Exercise objective:
For this exercise, reproduce the entries below exactly, but only from the line containing "IC4 pin IN-: SIG4 -> SIG8" through the line containing "IC215: NAND (in", both included.

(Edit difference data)
+ + + + +

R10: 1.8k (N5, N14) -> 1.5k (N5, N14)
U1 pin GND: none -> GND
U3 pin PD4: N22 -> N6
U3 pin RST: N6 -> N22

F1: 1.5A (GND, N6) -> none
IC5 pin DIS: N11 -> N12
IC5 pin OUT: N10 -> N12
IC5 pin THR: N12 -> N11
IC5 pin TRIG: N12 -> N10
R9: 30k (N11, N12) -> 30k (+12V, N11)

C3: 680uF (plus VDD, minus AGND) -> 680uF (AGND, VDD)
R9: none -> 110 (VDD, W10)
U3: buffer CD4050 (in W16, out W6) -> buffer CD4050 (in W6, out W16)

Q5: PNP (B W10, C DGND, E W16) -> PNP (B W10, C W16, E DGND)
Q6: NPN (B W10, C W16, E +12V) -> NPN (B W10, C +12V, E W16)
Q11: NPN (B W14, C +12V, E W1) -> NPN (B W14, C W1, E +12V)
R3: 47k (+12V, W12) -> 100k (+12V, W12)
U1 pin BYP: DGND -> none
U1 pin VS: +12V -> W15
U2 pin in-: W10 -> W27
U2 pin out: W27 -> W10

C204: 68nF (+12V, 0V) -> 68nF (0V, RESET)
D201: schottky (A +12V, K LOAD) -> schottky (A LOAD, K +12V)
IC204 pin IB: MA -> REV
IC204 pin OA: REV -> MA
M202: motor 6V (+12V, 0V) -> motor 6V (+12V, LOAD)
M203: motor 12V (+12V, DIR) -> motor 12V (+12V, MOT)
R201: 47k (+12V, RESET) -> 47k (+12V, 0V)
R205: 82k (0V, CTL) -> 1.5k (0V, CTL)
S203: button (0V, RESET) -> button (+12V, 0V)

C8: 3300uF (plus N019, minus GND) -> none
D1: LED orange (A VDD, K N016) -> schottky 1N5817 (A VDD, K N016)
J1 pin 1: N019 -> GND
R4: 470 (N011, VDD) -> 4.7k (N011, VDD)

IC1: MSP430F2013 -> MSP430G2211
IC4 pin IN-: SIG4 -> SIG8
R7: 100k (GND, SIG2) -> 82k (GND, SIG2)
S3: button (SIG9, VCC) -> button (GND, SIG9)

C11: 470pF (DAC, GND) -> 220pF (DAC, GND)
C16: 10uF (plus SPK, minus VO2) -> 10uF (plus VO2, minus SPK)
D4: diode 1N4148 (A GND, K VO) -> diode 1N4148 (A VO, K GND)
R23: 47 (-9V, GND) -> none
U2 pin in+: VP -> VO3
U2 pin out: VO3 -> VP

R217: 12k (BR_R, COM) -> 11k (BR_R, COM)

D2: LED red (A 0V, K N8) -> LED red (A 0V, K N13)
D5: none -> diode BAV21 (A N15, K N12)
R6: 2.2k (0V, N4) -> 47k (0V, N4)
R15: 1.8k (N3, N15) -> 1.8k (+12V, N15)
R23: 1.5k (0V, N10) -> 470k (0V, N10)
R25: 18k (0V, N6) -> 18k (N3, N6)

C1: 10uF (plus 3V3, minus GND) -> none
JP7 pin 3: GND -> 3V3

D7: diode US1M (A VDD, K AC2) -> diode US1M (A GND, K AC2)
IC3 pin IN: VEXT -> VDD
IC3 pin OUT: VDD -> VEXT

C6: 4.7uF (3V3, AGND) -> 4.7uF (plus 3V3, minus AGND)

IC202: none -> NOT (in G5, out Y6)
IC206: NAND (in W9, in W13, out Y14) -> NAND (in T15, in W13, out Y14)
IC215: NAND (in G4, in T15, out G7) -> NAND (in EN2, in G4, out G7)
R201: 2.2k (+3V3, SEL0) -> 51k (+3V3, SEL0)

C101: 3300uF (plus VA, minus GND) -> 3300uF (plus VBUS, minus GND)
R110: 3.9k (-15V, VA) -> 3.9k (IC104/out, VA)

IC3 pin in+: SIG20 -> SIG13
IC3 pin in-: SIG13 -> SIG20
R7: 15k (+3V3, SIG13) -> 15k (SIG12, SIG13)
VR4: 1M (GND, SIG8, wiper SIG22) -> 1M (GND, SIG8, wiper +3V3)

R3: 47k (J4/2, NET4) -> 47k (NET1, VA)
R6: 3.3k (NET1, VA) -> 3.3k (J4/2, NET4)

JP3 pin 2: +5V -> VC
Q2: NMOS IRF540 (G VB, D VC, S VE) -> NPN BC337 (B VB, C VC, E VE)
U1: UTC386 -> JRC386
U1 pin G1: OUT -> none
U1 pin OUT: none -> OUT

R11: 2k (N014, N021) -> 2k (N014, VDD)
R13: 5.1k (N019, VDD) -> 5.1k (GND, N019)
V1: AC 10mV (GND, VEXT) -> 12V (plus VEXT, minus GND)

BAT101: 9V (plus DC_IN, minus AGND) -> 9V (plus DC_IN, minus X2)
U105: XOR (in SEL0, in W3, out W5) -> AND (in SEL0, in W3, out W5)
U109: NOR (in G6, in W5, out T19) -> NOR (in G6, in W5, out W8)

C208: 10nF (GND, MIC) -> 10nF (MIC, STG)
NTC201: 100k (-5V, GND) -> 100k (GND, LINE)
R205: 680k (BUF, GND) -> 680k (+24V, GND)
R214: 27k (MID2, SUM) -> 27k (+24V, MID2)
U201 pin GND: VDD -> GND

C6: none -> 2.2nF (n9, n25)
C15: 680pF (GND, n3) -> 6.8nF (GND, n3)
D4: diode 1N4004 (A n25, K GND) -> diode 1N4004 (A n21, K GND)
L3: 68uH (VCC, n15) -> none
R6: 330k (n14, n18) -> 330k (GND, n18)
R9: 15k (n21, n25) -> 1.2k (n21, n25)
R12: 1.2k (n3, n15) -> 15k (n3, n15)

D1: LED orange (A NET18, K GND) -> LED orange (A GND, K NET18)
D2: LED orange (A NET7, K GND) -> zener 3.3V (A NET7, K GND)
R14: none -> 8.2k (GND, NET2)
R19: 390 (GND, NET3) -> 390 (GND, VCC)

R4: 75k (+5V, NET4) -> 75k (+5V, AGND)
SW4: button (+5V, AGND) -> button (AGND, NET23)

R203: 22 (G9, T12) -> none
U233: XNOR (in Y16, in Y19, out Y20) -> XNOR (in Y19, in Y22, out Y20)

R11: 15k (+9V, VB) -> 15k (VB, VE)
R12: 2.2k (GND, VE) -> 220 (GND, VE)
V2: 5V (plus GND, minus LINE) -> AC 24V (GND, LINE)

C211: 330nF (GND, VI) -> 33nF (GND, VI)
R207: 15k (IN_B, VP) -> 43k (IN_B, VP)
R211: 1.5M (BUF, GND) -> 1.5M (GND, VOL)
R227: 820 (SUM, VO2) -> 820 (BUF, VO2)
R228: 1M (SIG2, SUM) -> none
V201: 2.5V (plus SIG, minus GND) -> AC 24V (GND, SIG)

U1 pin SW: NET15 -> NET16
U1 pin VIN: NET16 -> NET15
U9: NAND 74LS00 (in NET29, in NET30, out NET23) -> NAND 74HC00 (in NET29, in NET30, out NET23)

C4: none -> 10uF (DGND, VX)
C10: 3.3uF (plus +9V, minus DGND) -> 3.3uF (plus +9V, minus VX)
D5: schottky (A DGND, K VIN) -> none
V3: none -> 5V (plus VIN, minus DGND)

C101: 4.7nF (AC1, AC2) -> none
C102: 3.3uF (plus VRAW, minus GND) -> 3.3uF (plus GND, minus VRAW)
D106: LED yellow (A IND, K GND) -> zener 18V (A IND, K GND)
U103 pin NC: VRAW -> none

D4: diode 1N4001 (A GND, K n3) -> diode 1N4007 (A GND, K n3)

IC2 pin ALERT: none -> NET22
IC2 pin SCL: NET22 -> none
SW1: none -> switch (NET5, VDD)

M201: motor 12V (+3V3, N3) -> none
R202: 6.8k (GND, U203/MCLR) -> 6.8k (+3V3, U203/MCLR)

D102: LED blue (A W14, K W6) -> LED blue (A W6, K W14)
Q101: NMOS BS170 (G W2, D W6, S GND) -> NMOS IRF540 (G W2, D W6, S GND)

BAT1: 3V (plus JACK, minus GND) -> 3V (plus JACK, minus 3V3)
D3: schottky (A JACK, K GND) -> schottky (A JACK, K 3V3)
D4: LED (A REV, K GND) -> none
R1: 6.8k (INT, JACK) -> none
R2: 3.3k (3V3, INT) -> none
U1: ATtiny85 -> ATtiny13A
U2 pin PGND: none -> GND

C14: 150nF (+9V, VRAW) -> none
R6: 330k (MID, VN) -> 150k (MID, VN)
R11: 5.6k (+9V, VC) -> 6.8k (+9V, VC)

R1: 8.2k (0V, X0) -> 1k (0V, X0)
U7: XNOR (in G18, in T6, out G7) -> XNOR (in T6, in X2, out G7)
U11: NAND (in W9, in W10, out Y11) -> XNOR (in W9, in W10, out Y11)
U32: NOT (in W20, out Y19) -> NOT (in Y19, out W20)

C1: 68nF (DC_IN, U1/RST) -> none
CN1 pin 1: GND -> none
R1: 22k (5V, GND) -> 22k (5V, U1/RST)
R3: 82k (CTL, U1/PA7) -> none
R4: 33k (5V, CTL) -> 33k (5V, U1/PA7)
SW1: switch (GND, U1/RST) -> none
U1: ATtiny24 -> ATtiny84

+ + + + +

Solution to this problem:
IC4 pin IN-: SIG4 -> SIG8
R7: 100k (GND, SIG2) -> 82k (GND, SIG2)
S3: button (SIG9, VCC) -> button (GND, SIG9)

C11: 470pF (DAC, GND) -> 220pF (DAC, GND)
C16: 10uF (plus SPK, minus VO2) -> 10uF (plus VO2, minus SPK)
D4: diode 1N4148 (A GND, K VO) -> diode 1N4148 (A VO, K GND)
R23: 47 (-9V, GND) -> none
U2 pin in+: VP -> VO3
U2 pin out: VO3 -> VP

R217: 12k (BR_R, COM) -> 11k (BR_R, COM)

D2: LED red (A 0V, K N8) -> LED red (A 0V, K N13)
D5: none -> diode BAV21 (A N15, K N12)
R6: 2.2k (0V, N4) -> 47k (0V, N4)
R15: 1.8k (N3, N15) -> 1.8k (+12V, N15)
R23: 1.5k (0V, N10) -> 470k (0V, N10)
R25: 18k (0V, N6) -> 18k (N3, N6)

C1: 10uF (plus 3V3, minus GND) -> none
JP7 pin 3: GND -> 3V3

D7: diode US1M (A VDD, K AC2) -> diode US1M (A GND, K AC2)
IC3 pin IN: VEXT -> VDD
IC3 pin OUT: VDD -> VEXT

C6: 4.7uF (3V3, AGND) -> 4.7uF (plus 3V3, minus AGND)

IC202: none -> NOT (in G5, out Y6)
IC206: NAND (in W9, in W13, out Y14) -> NAND (in T15, in W13, out Y14)
IC215: NAND (in G4, in T15, out G7) -> NAND (in EN2, in G4, out G7)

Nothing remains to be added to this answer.